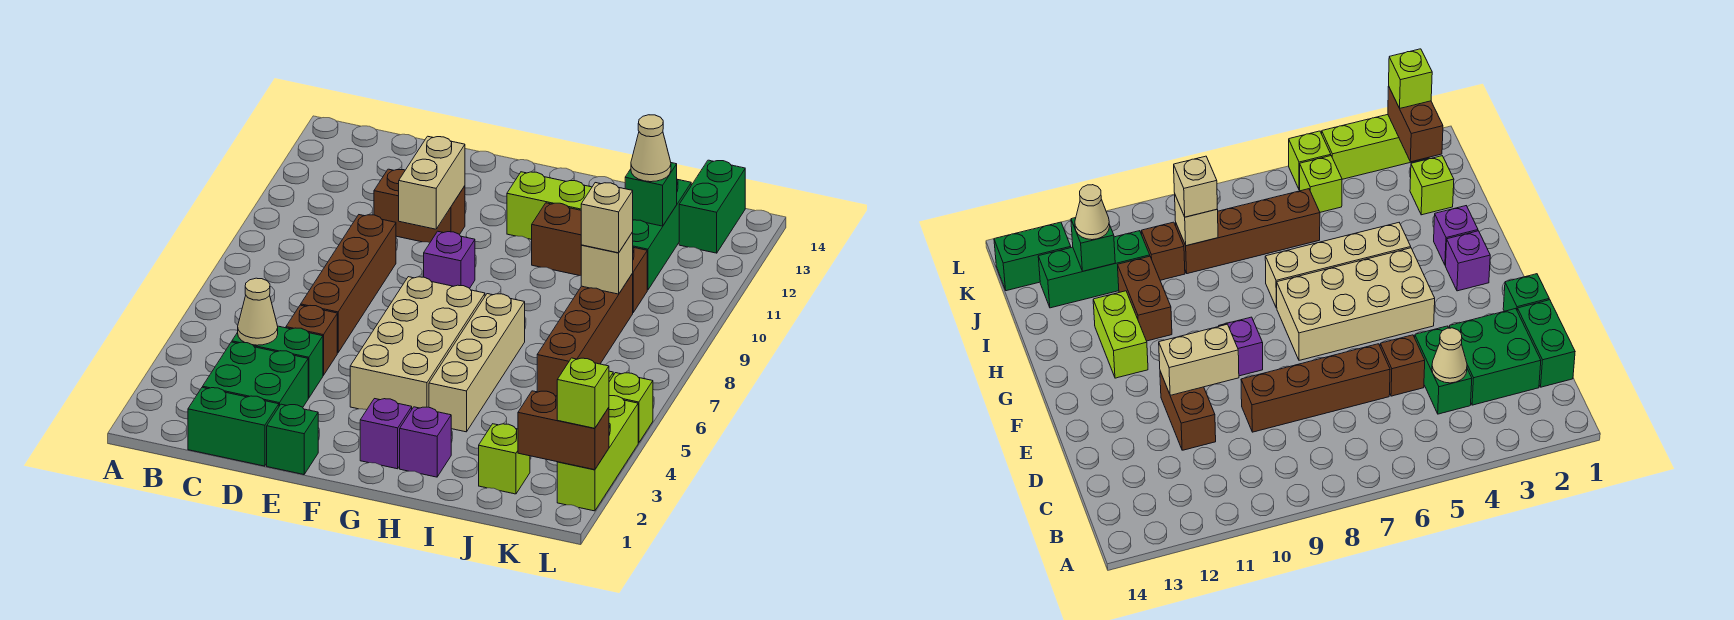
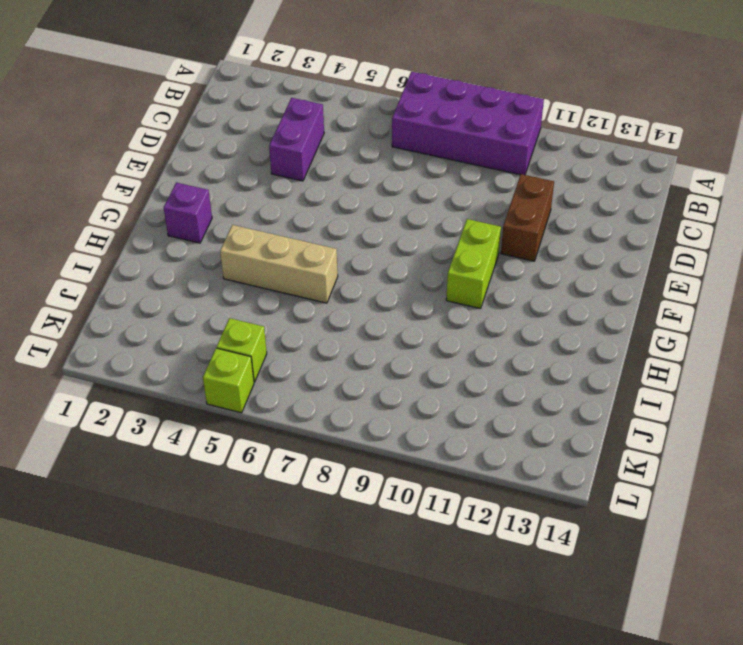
purple brick A7:B10 level 1 -> none
purple brick C4:D4 level 1 -> green brick C4:D4 level 1
lime brick F10:G10 level 1 -> lime brick G12:H12 level 1
tan brick H4:H6 level 1 -> tan brick H4:H7 level 1
none -> green brick C1:D1 level 1
none -> green brick C2:D3 level 1
none -> brown brick D5 level 1
none -> brown brick D6:D9 level 1

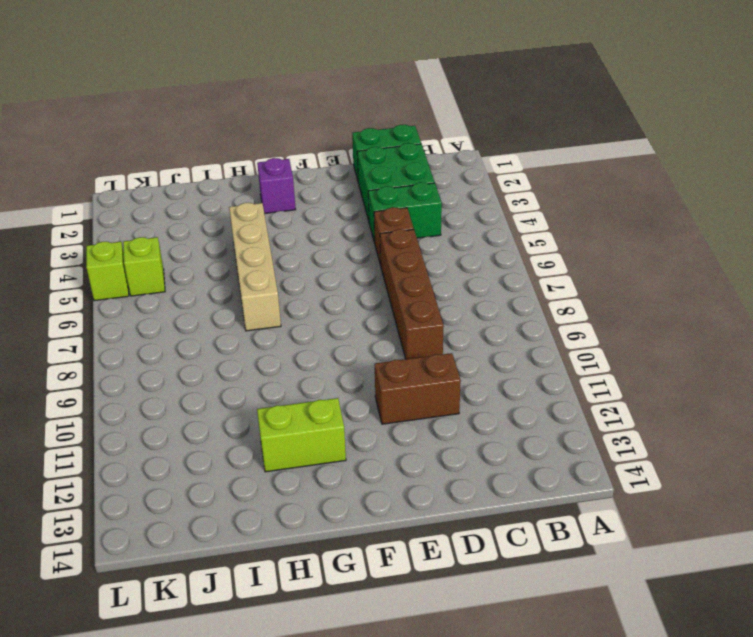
none -> green brick E1 level 1
none -> tan brick F4:G7 level 1
none -> purple brick F9 level 1
none -> purple brick H2 level 1

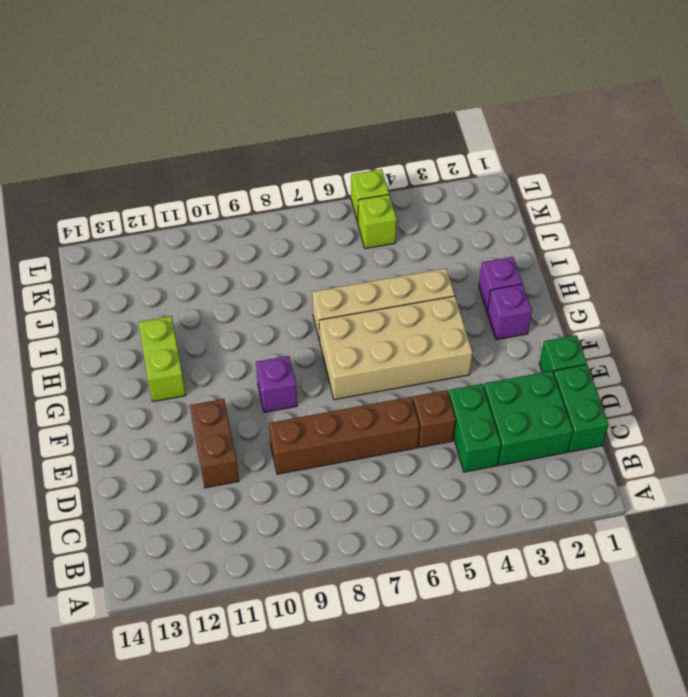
none -> brown brick H11:I11 level 1
none -> lime brick J2 level 1
none -> brown brick J6:J9 level 1
none -> brown brick J10 level 1

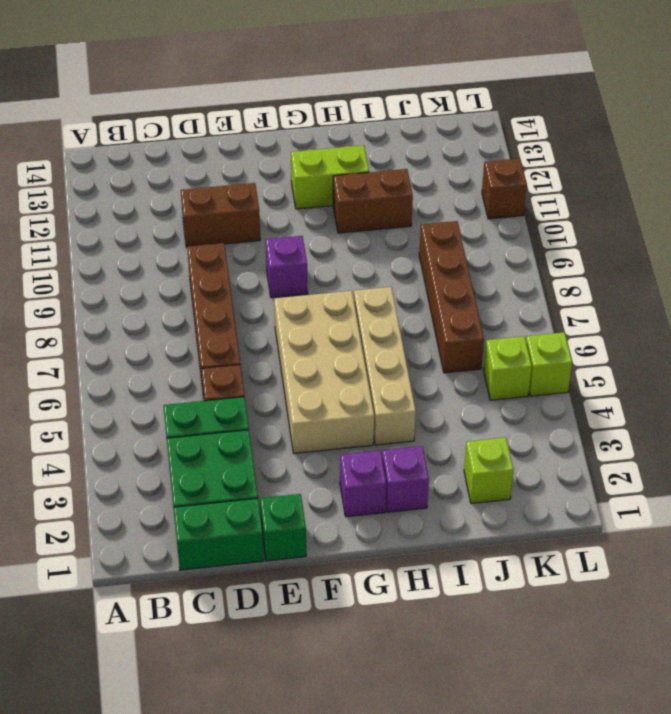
brown brick L11 level 1 -> brown brick J10 level 1
none -> green brick J11:J13 level 1
none -> green brick K13:K14 level 1
none -> lime brick L2:L4 level 1
none -> tan cone C4 level 2

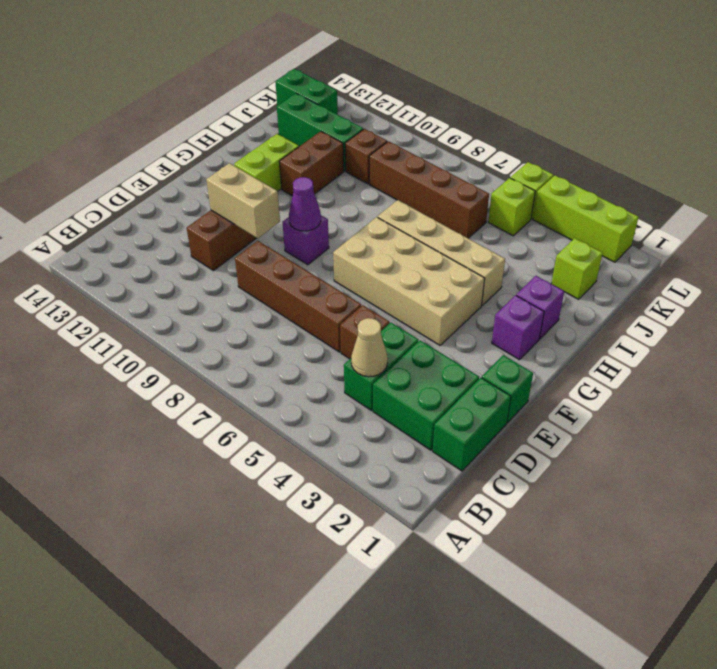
purple cone F9 level 2 -> none
none -> tan brick J9 level 2
none -> green brick J12 level 2
none -> brown brick K2:L2 level 2
none -> tan brick J9 level 3

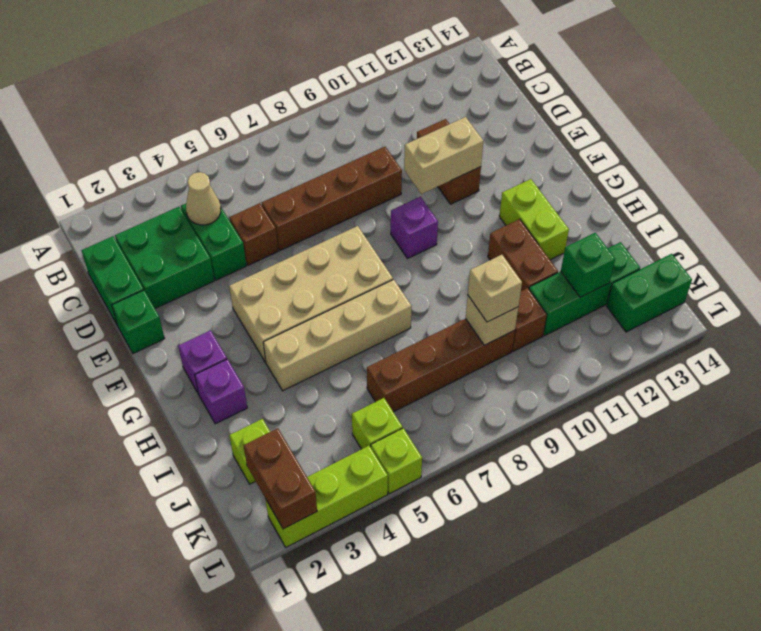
none -> tan cone J12 level 3
none -> lime brick L2 level 3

* TASK INSTRUCTIONS:
Which of the lines in the data contain the string "purple"? Return each one.

* ANSWER TO THIS PROBLEM:
purple brick A7:B10 level 1 -> none
purple brick C4:D4 level 1 -> green brick C4:D4 level 1
none -> purple brick F9 level 1
none -> purple brick H2 level 1
purple cone F9 level 2 -> none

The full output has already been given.